■ Stored data:
+-------+
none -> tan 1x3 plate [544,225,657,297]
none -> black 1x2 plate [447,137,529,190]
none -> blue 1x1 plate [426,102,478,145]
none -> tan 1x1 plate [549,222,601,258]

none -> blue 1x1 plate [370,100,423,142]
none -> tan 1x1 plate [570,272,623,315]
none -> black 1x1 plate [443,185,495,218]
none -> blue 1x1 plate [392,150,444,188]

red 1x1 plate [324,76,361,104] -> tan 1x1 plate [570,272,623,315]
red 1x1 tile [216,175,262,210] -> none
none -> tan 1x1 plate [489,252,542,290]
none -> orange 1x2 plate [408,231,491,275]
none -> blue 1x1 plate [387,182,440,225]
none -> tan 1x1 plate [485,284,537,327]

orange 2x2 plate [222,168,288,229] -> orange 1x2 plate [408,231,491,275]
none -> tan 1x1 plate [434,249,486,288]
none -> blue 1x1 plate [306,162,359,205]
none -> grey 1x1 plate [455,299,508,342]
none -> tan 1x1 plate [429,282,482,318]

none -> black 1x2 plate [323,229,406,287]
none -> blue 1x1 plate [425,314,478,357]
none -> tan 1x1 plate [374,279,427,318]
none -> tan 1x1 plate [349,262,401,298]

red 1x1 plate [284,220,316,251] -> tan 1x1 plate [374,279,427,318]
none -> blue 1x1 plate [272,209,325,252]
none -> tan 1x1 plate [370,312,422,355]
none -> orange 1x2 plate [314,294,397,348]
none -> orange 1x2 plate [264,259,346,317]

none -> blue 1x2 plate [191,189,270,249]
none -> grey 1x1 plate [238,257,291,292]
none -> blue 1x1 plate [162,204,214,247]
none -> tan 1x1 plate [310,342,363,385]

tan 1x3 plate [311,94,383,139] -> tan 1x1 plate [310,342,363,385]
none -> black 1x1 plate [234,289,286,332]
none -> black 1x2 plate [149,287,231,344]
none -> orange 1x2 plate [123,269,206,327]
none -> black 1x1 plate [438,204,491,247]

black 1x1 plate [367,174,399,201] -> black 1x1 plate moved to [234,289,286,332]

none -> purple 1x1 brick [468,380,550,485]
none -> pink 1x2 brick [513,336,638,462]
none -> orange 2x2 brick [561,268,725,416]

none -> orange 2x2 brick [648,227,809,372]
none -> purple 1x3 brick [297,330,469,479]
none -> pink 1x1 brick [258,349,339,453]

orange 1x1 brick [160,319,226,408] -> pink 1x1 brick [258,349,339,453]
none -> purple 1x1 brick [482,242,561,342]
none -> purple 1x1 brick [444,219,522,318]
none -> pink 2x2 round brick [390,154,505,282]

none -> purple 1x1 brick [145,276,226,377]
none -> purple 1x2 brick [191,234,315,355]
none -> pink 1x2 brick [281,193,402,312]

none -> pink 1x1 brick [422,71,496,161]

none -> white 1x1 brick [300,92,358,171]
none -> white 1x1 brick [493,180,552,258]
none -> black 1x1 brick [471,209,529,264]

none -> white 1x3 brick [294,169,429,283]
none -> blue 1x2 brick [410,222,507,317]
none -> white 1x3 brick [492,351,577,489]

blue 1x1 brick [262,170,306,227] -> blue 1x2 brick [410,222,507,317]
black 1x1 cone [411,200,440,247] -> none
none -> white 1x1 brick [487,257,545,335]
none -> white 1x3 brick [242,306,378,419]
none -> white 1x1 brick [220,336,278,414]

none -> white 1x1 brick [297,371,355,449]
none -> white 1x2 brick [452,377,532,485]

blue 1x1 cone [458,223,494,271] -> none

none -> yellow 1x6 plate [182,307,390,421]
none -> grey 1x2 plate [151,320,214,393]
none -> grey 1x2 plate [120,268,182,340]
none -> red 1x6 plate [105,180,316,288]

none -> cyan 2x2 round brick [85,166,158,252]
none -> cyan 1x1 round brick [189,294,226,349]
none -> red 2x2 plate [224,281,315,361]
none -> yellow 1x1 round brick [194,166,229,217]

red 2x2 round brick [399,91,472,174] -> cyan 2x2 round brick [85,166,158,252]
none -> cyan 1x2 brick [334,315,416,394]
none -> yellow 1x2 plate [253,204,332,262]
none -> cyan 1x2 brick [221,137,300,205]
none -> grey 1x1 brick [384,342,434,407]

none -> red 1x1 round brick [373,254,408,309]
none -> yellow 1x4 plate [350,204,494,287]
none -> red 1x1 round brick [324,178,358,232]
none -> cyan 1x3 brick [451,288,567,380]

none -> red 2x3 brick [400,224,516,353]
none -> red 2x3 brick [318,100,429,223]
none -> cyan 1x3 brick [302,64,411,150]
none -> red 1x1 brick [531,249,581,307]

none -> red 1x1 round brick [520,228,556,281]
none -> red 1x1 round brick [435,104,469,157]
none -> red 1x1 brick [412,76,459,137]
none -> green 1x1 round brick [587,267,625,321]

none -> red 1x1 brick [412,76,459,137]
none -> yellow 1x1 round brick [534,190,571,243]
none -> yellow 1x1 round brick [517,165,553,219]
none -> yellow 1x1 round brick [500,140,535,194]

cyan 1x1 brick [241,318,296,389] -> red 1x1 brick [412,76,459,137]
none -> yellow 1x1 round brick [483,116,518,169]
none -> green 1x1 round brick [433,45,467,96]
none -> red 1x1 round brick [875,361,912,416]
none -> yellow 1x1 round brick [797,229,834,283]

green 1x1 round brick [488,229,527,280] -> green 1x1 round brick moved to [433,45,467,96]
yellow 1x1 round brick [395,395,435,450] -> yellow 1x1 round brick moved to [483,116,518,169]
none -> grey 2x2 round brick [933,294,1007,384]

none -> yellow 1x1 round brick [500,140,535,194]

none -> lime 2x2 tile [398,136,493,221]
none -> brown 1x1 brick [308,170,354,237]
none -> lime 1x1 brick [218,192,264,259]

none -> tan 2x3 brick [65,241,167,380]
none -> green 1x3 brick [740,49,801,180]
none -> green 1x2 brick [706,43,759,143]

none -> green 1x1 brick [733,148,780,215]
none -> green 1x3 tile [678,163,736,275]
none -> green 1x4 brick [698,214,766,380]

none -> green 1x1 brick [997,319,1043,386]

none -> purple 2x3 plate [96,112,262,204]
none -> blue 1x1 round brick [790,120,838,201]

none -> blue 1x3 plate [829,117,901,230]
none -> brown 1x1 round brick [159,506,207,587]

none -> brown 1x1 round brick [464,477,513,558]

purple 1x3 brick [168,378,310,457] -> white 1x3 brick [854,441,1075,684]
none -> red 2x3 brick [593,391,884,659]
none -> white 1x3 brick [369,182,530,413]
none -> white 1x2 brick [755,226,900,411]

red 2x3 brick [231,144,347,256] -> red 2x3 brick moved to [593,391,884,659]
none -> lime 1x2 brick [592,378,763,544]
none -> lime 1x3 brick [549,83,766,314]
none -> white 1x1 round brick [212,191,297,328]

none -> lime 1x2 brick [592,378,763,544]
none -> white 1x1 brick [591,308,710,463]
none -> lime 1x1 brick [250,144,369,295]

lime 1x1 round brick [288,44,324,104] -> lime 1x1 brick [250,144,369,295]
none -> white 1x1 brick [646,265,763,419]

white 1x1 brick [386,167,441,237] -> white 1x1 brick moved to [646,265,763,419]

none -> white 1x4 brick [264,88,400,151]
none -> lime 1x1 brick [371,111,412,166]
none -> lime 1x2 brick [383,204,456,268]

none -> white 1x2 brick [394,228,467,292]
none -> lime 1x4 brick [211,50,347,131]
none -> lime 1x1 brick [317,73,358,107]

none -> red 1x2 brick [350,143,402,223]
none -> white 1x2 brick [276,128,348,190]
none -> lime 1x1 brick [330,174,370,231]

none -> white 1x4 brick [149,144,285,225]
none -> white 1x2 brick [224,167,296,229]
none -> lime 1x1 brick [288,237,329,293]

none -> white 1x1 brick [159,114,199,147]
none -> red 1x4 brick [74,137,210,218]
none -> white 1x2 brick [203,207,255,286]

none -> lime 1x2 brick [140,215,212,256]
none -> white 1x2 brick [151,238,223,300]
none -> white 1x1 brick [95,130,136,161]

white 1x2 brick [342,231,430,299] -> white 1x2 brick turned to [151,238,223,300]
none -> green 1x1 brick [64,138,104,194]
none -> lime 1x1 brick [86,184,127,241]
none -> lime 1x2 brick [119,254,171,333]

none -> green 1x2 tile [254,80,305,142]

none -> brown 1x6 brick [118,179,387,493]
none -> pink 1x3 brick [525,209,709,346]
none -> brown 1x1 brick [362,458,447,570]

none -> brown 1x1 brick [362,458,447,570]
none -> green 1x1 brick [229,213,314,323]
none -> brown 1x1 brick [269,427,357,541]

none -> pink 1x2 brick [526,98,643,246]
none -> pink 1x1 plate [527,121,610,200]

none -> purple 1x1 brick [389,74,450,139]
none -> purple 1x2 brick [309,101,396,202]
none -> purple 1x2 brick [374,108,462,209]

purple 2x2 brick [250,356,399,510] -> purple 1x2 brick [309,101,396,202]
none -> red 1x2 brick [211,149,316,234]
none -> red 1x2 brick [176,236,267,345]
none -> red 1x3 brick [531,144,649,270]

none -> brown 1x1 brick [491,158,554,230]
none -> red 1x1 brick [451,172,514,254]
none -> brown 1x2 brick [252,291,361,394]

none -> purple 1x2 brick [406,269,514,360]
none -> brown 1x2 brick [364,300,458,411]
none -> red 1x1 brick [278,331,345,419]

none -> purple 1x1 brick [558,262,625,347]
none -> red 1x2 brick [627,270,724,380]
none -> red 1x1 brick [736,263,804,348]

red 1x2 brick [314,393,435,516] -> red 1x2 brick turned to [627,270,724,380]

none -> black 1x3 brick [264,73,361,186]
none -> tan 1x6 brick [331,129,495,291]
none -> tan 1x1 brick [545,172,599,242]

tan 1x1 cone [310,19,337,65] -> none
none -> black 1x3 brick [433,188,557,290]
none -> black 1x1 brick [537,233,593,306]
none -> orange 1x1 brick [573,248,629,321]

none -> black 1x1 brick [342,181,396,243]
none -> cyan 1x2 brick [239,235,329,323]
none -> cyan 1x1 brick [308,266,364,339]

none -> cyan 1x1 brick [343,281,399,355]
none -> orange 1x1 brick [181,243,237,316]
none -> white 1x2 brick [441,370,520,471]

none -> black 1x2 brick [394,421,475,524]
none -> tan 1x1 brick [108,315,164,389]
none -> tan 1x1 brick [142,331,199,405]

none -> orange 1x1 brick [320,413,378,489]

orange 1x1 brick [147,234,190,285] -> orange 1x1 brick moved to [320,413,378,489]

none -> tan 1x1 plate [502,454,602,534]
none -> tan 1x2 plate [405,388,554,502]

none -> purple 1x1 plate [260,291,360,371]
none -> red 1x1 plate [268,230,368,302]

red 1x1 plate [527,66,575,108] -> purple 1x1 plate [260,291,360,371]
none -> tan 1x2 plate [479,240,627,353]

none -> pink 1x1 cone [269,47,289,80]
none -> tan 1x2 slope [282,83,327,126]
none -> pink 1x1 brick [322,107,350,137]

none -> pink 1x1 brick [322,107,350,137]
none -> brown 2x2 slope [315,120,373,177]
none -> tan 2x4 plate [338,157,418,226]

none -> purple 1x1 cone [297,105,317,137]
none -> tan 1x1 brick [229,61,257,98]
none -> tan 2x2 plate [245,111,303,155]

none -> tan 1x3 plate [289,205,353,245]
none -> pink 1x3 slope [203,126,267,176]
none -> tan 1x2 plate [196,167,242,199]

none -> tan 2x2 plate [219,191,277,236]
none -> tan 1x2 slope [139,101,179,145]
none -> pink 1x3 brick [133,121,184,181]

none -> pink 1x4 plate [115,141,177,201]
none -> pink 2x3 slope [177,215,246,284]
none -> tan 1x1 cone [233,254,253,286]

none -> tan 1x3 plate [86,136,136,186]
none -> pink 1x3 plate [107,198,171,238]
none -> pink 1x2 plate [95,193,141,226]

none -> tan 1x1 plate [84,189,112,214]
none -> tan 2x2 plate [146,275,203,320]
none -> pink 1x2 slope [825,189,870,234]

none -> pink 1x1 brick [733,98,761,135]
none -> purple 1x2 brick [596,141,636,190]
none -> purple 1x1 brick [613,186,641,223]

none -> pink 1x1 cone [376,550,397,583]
+-------+
■ The problem:
Would you retype exactly the lines above, from the line with "none -> black 1x3 brick [433,188,557,290]" to the line with "none -> orange 1x1 brick [181,243,237,316]", with both end lines kept and nothing more?

■ Finished task:
none -> black 1x3 brick [433,188,557,290]
none -> black 1x1 brick [537,233,593,306]
none -> orange 1x1 brick [573,248,629,321]

none -> black 1x1 brick [342,181,396,243]
none -> cyan 1x2 brick [239,235,329,323]
none -> cyan 1x1 brick [308,266,364,339]

none -> cyan 1x1 brick [343,281,399,355]
none -> orange 1x1 brick [181,243,237,316]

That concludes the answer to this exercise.